* The problem
Restate all of the data below word for word.

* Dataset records
»»

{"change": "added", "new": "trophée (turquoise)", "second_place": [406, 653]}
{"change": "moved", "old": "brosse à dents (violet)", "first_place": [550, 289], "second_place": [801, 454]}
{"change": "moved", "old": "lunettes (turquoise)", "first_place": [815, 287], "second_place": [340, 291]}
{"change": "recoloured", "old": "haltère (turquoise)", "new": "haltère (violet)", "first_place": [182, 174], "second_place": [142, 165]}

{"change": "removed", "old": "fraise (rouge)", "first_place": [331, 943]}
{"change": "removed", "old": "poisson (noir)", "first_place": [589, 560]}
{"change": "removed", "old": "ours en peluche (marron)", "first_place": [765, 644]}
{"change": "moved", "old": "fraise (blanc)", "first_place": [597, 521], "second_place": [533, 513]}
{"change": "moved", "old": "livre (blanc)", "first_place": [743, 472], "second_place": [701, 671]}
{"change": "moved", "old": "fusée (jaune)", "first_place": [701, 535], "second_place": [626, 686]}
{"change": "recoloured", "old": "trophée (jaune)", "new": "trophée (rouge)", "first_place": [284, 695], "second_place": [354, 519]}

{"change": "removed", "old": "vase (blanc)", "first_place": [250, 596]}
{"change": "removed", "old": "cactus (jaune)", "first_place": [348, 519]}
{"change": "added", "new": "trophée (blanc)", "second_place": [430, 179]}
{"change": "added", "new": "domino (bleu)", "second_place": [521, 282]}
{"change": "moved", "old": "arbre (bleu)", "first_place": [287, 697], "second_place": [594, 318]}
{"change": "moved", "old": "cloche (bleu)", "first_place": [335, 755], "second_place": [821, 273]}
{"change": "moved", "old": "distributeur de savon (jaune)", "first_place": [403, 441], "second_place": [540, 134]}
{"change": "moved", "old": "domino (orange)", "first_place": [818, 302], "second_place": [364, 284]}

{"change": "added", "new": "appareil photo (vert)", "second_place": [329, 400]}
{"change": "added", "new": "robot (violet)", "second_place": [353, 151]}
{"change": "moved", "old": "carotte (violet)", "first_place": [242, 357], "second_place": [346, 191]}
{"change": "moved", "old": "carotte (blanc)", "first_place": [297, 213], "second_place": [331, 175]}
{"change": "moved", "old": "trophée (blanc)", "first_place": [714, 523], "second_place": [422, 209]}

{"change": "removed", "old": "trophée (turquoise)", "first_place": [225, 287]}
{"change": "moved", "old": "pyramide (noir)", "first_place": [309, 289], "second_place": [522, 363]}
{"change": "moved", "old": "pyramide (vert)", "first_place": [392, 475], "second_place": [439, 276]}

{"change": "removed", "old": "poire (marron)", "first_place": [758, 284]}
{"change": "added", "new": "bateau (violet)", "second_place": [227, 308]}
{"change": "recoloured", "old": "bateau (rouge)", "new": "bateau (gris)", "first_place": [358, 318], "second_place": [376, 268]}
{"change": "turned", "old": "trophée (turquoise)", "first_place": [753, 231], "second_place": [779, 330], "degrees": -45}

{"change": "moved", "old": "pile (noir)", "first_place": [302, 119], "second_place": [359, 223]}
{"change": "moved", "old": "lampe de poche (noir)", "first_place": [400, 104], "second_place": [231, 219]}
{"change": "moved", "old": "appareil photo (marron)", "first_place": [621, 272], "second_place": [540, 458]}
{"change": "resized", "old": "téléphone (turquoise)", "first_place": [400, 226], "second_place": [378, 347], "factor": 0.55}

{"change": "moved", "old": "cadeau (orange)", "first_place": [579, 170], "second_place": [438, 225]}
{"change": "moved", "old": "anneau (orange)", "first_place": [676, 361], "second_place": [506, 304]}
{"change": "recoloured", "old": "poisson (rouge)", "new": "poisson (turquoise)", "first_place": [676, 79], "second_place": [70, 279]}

««

* Response
{"change": "added", "new": "trophée (turquoise)", "second_place": [406, 653]}
{"change": "moved", "old": "brosse à dents (violet)", "first_place": [550, 289], "second_place": [801, 454]}
{"change": "moved", "old": "lunettes (turquoise)", "first_place": [815, 287], "second_place": [340, 291]}
{"change": "recoloured", "old": "haltère (turquoise)", "new": "haltère (violet)", "first_place": [182, 174], "second_place": [142, 165]}

{"change": "removed", "old": "fraise (rouge)", "first_place": [331, 943]}
{"change": "removed", "old": "poisson (noir)", "first_place": [589, 560]}
{"change": "removed", "old": "ours en peluche (marron)", "first_place": [765, 644]}
{"change": "moved", "old": "fraise (blanc)", "first_place": [597, 521], "second_place": [533, 513]}
{"change": "moved", "old": "livre (blanc)", "first_place": [743, 472], "second_place": [701, 671]}
{"change": "moved", "old": "fusée (jaune)", "first_place": [701, 535], "second_place": [626, 686]}
{"change": "recoloured", "old": "trophée (jaune)", "new": "trophée (rouge)", "first_place": [284, 695], "second_place": [354, 519]}

{"change": "removed", "old": "vase (blanc)", "first_place": [250, 596]}
{"change": "removed", "old": "cactus (jaune)", "first_place": [348, 519]}
{"change": "added", "new": "trophée (blanc)", "second_place": [430, 179]}
{"change": "added", "new": "domino (bleu)", "second_place": [521, 282]}
{"change": "moved", "old": "arbre (bleu)", "first_place": [287, 697], "second_place": [594, 318]}
{"change": "moved", "old": "cloche (bleu)", "first_place": [335, 755], "second_place": [821, 273]}
{"change": "moved", "old": "distributeur de savon (jaune)", "first_place": [403, 441], "second_place": [540, 134]}
{"change": "moved", "old": "domino (orange)", "first_place": [818, 302], "second_place": [364, 284]}

{"change": "added", "new": "appareil photo (vert)", "second_place": [329, 400]}
{"change": "added", "new": "robot (violet)", "second_place": [353, 151]}
{"change": "moved", "old": "carotte (violet)", "first_place": [242, 357], "second_place": [346, 191]}
{"change": "moved", "old": "carotte (blanc)", "first_place": [297, 213], "second_place": [331, 175]}
{"change": "moved", "old": "trophée (blanc)", "first_place": [714, 523], "second_place": [422, 209]}

{"change": "removed", "old": "trophée (turquoise)", "first_place": [225, 287]}
{"change": "moved", "old": "pyramide (noir)", "first_place": [309, 289], "second_place": [522, 363]}
{"change": "moved", "old": "pyramide (vert)", "first_place": [392, 475], "second_place": [439, 276]}

{"change": "removed", "old": "poire (marron)", "first_place": [758, 284]}
{"change": "added", "new": "bateau (violet)", "second_place": [227, 308]}
{"change": "recoloured", "old": "bateau (rouge)", "new": "bateau (gris)", "first_place": [358, 318], "second_place": [376, 268]}
{"change": "turned", "old": "trophée (turquoise)", "first_place": [753, 231], "second_place": [779, 330], "degrees": -45}

{"change": "moved", "old": "pile (noir)", "first_place": [302, 119], "second_place": [359, 223]}
{"change": "moved", "old": "lampe de poche (noir)", "first_place": [400, 104], "second_place": [231, 219]}
{"change": "moved", "old": "appareil photo (marron)", "first_place": [621, 272], "second_place": [540, 458]}
{"change": "resized", "old": "téléphone (turquoise)", "first_place": [400, 226], "second_place": [378, 347], "factor": 0.55}

{"change": "moved", "old": "cadeau (orange)", "first_place": [579, 170], "second_place": [438, 225]}
{"change": "moved", "old": "anneau (orange)", "first_place": [676, 361], "second_place": [506, 304]}
{"change": "recoloured", "old": "poisson (rouge)", "new": "poisson (turquoise)", "first_place": [676, 79], "second_place": [70, 279]}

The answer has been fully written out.